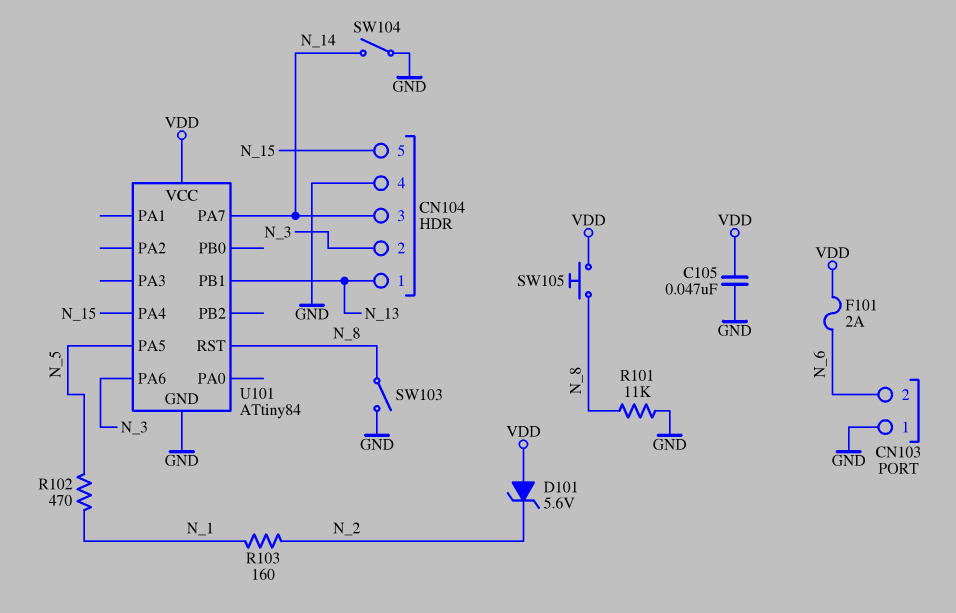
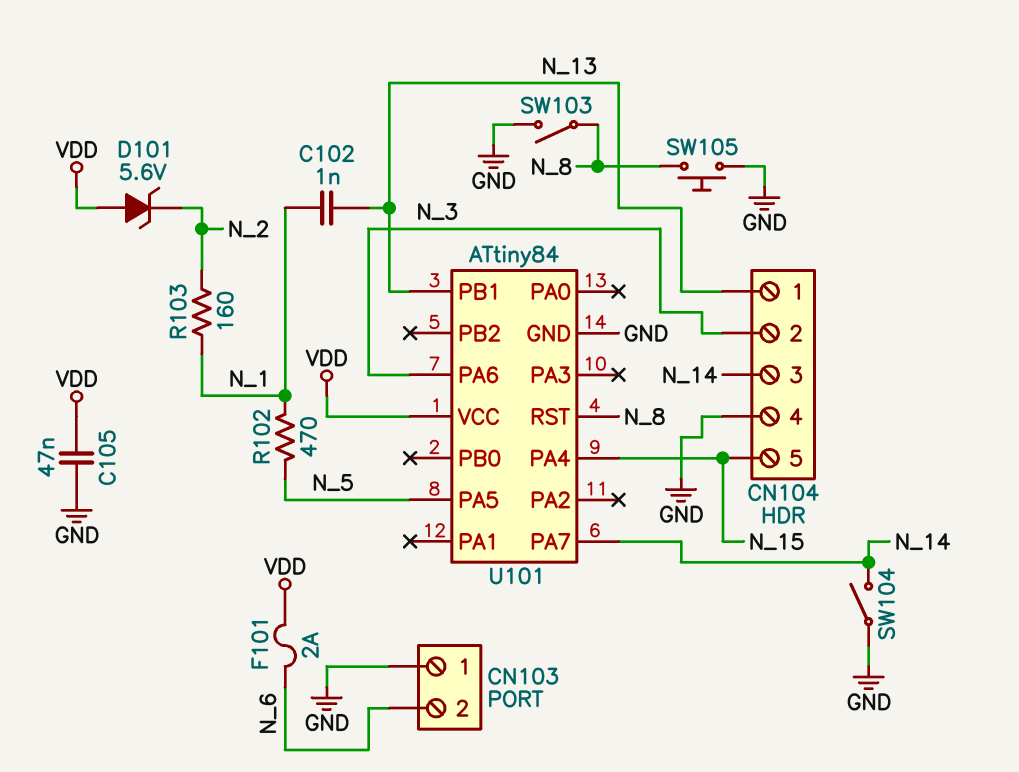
C102: none -> 1nF (N_1, N_13)
R101: 11k (GND, N_8) -> none
SW105: button (N_8, VDD) -> button (GND, N_8)

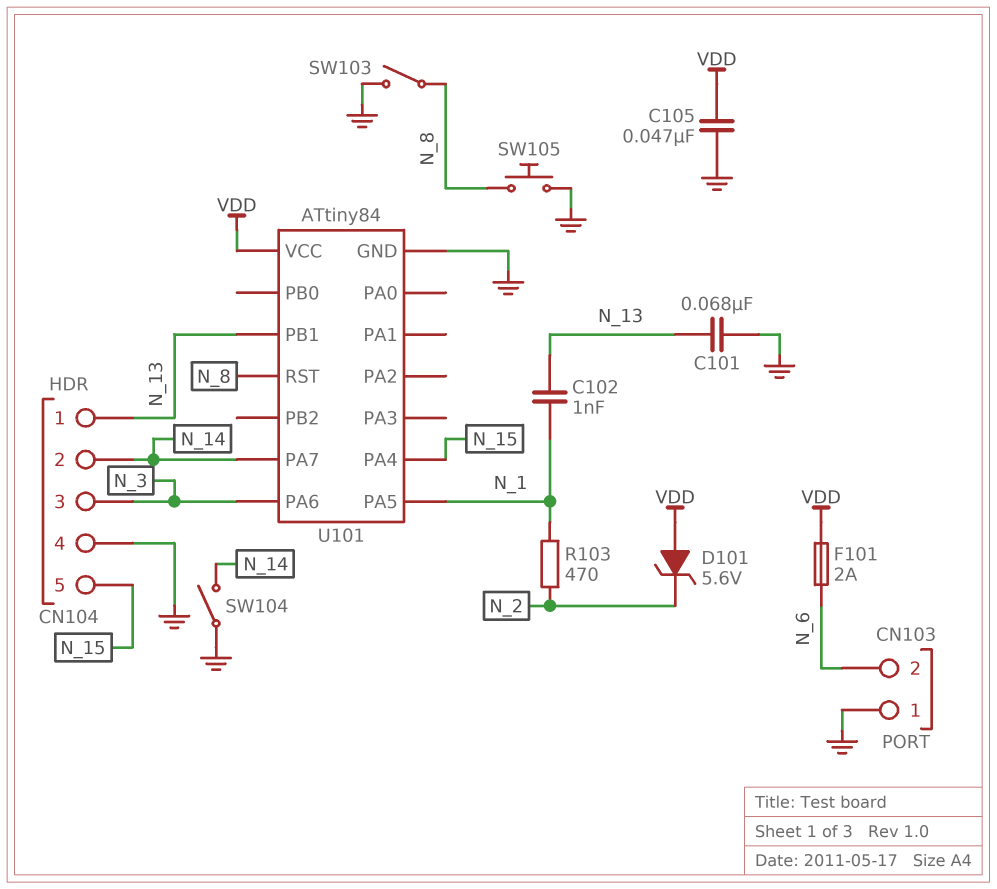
C101: none -> 68nF (GND, N_13)
CN104 pin 2: N_3 -> N_14
CN104 pin 3: N_14 -> N_3
R102: 470 (N_1, N_5) -> none
R103: 160 (N_1, N_2) -> 470 (N_1, N_2)
U101 pin PA5: N_5 -> N_1

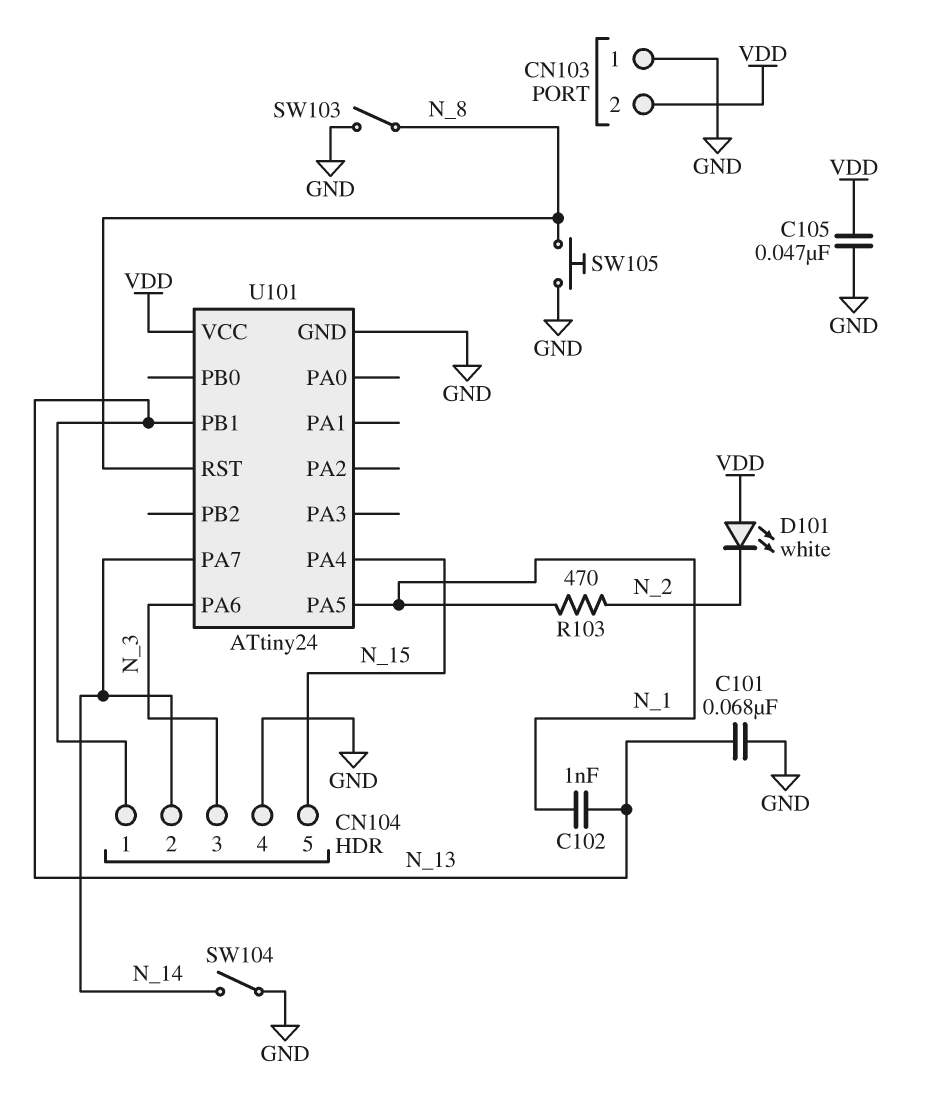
CN103 pin 2: N_6 -> VDD
D101: zener 5.6V (A VDD, K N_2) -> LED white (A VDD, K N_2)
F101: 2A (N_6, VDD) -> none
U101: ATtiny84 -> ATtiny24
────
The lines to return are those in the entries above that hold "none".

ANSWER TO THE PROBLEM:
C102: none -> 1nF (N_1, N_13)
R101: 11k (GND, N_8) -> none
C101: none -> 68nF (GND, N_13)
R102: 470 (N_1, N_5) -> none
F101: 2A (N_6, VDD) -> none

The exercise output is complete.